--- Input Enclosed Below ---

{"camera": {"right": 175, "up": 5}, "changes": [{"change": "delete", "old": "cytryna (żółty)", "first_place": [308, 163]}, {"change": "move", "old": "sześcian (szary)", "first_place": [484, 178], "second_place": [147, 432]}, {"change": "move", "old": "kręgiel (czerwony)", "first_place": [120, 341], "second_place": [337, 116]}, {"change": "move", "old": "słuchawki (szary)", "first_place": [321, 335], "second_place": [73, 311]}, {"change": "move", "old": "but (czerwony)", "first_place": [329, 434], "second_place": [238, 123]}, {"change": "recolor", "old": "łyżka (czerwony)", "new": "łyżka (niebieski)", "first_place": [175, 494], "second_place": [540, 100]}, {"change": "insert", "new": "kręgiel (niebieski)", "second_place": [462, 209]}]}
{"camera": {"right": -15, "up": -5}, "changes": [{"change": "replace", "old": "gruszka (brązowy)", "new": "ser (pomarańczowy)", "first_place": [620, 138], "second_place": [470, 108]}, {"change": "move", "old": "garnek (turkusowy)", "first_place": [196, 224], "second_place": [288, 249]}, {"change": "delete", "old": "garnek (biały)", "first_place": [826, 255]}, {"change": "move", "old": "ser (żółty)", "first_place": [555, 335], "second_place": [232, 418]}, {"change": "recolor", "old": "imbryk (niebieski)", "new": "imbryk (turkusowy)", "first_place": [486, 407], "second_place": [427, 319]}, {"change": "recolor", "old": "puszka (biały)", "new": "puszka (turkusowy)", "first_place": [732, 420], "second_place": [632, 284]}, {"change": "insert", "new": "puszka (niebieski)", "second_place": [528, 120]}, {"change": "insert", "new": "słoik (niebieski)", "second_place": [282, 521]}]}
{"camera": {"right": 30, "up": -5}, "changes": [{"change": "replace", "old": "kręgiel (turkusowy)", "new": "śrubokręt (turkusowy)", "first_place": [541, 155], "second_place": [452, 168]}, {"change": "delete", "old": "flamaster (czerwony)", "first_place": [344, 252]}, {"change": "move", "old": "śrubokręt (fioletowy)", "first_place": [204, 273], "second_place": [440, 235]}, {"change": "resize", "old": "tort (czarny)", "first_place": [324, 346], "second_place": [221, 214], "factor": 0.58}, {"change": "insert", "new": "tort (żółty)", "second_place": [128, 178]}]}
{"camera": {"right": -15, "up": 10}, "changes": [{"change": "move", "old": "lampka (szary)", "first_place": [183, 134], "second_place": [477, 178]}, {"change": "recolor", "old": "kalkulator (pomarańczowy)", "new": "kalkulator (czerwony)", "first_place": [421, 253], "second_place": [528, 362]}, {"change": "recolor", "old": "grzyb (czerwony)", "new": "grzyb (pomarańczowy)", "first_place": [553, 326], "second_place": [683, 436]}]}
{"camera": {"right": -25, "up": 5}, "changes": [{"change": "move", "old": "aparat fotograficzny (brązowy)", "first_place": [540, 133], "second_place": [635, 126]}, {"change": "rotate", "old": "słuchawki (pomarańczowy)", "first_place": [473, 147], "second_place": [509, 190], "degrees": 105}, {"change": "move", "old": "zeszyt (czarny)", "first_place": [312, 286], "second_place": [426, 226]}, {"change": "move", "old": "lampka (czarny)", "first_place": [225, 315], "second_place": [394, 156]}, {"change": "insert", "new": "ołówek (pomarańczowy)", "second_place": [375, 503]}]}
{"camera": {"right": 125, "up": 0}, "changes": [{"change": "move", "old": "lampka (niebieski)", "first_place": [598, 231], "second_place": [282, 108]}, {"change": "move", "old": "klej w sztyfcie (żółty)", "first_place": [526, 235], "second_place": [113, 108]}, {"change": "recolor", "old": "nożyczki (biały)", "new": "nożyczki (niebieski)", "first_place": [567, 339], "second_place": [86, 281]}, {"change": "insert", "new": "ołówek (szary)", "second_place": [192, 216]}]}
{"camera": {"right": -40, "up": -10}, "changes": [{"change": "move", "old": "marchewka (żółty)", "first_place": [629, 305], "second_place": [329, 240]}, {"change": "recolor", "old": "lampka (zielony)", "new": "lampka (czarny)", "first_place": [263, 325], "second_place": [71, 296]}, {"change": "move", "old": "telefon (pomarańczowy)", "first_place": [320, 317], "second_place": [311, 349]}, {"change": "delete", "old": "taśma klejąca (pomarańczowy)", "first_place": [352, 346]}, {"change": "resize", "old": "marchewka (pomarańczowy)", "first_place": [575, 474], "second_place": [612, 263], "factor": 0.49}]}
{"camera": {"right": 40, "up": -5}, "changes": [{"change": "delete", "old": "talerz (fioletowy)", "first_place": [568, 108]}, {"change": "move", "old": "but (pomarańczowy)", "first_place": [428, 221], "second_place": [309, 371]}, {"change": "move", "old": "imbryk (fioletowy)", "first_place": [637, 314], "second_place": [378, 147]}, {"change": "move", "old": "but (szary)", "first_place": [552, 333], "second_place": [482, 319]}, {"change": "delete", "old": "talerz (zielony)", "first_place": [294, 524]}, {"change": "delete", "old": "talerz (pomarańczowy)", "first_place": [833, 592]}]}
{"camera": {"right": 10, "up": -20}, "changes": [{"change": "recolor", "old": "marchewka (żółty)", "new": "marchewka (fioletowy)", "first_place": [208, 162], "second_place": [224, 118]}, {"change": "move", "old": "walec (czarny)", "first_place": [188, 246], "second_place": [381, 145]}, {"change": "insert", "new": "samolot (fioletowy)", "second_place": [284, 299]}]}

--- End of Enclosed Input ---

# [Prompt]
Write out the whole listing above once more, exactly.

# [Response area]
{"camera": {"right": 175, "up": 5}, "changes": [{"change": "delete", "old": "cytryna (żółty)", "first_place": [308, 163]}, {"change": "move", "old": "sześcian (szary)", "first_place": [484, 178], "second_place": [147, 432]}, {"change": "move", "old": "kręgiel (czerwony)", "first_place": [120, 341], "second_place": [337, 116]}, {"change": "move", "old": "słuchawki (szary)", "first_place": [321, 335], "second_place": [73, 311]}, {"change": "move", "old": "but (czerwony)", "first_place": [329, 434], "second_place": [238, 123]}, {"change": "recolor", "old": "łyżka (czerwony)", "new": "łyżka (niebieski)", "first_place": [175, 494], "second_place": [540, 100]}, {"change": "insert", "new": "kręgiel (niebieski)", "second_place": [462, 209]}]}
{"camera": {"right": -15, "up": -5}, "changes": [{"change": "replace", "old": "gruszka (brązowy)", "new": "ser (pomarańczowy)", "first_place": [620, 138], "second_place": [470, 108]}, {"change": "move", "old": "garnek (turkusowy)", "first_place": [196, 224], "second_place": [288, 249]}, {"change": "delete", "old": "garnek (biały)", "first_place": [826, 255]}, {"change": "move", "old": "ser (żółty)", "first_place": [555, 335], "second_place": [232, 418]}, {"change": "recolor", "old": "imbryk (niebieski)", "new": "imbryk (turkusowy)", "first_place": [486, 407], "second_place": [427, 319]}, {"change": "recolor", "old": "puszka (biały)", "new": "puszka (turkusowy)", "first_place": [732, 420], "second_place": [632, 284]}, {"change": "insert", "new": "puszka (niebieski)", "second_place": [528, 120]}, {"change": "insert", "new": "słoik (niebieski)", "second_place": [282, 521]}]}
{"camera": {"right": 30, "up": -5}, "changes": [{"change": "replace", "old": "kręgiel (turkusowy)", "new": "śrubokręt (turkusowy)", "first_place": [541, 155], "second_place": [452, 168]}, {"change": "delete", "old": "flamaster (czerwony)", "first_place": [344, 252]}, {"change": "move", "old": "śrubokręt (fioletowy)", "first_place": [204, 273], "second_place": [440, 235]}, {"change": "resize", "old": "tort (czarny)", "first_place": [324, 346], "second_place": [221, 214], "factor": 0.58}, {"change": "insert", "new": "tort (żółty)", "second_place": [128, 178]}]}
{"camera": {"right": -15, "up": 10}, "changes": [{"change": "move", "old": "lampka (szary)", "first_place": [183, 134], "second_place": [477, 178]}, {"change": "recolor", "old": "kalkulator (pomarańczowy)", "new": "kalkulator (czerwony)", "first_place": [421, 253], "second_place": [528, 362]}, {"change": "recolor", "old": "grzyb (czerwony)", "new": "grzyb (pomarańczowy)", "first_place": [553, 326], "second_place": [683, 436]}]}
{"camera": {"right": -25, "up": 5}, "changes": [{"change": "move", "old": "aparat fotograficzny (brązowy)", "first_place": [540, 133], "second_place": [635, 126]}, {"change": "rotate", "old": "słuchawki (pomarańczowy)", "first_place": [473, 147], "second_place": [509, 190], "degrees": 105}, {"change": "move", "old": "zeszyt (czarny)", "first_place": [312, 286], "second_place": [426, 226]}, {"change": "move", "old": "lampka (czarny)", "first_place": [225, 315], "second_place": [394, 156]}, {"change": "insert", "new": "ołówek (pomarańczowy)", "second_place": [375, 503]}]}
{"camera": {"right": 125, "up": 0}, "changes": [{"change": "move", "old": "lampka (niebieski)", "first_place": [598, 231], "second_place": [282, 108]}, {"change": "move", "old": "klej w sztyfcie (żółty)", "first_place": [526, 235], "second_place": [113, 108]}, {"change": "recolor", "old": "nożyczki (biały)", "new": "nożyczki (niebieski)", "first_place": [567, 339], "second_place": [86, 281]}, {"change": "insert", "new": "ołówek (szary)", "second_place": [192, 216]}]}
{"camera": {"right": -40, "up": -10}, "changes": [{"change": "move", "old": "marchewka (żółty)", "first_place": [629, 305], "second_place": [329, 240]}, {"change": "recolor", "old": "lampka (zielony)", "new": "lampka (czarny)", "first_place": [263, 325], "second_place": [71, 296]}, {"change": "move", "old": "telefon (pomarańczowy)", "first_place": [320, 317], "second_place": [311, 349]}, {"change": "delete", "old": "taśma klejąca (pomarańczowy)", "first_place": [352, 346]}, {"change": "resize", "old": "marchewka (pomarańczowy)", "first_place": [575, 474], "second_place": [612, 263], "factor": 0.49}]}
{"camera": {"right": 40, "up": -5}, "changes": [{"change": "delete", "old": "talerz (fioletowy)", "first_place": [568, 108]}, {"change": "move", "old": "but (pomarańczowy)", "first_place": [428, 221], "second_place": [309, 371]}, {"change": "move", "old": "imbryk (fioletowy)", "first_place": [637, 314], "second_place": [378, 147]}, {"change": "move", "old": "but (szary)", "first_place": [552, 333], "second_place": [482, 319]}, {"change": "delete", "old": "talerz (zielony)", "first_place": [294, 524]}, {"change": "delete", "old": "talerz (pomarańczowy)", "first_place": [833, 592]}]}
{"camera": {"right": 10, "up": -20}, "changes": [{"change": "recolor", "old": "marchewka (żółty)", "new": "marchewka (fioletowy)", "first_place": [208, 162], "second_place": [224, 118]}, {"change": "move", "old": "walec (czarny)", "first_place": [188, 246], "second_place": [381, 145]}, {"change": "insert", "new": "samolot (fioletowy)", "second_place": [284, 299]}]}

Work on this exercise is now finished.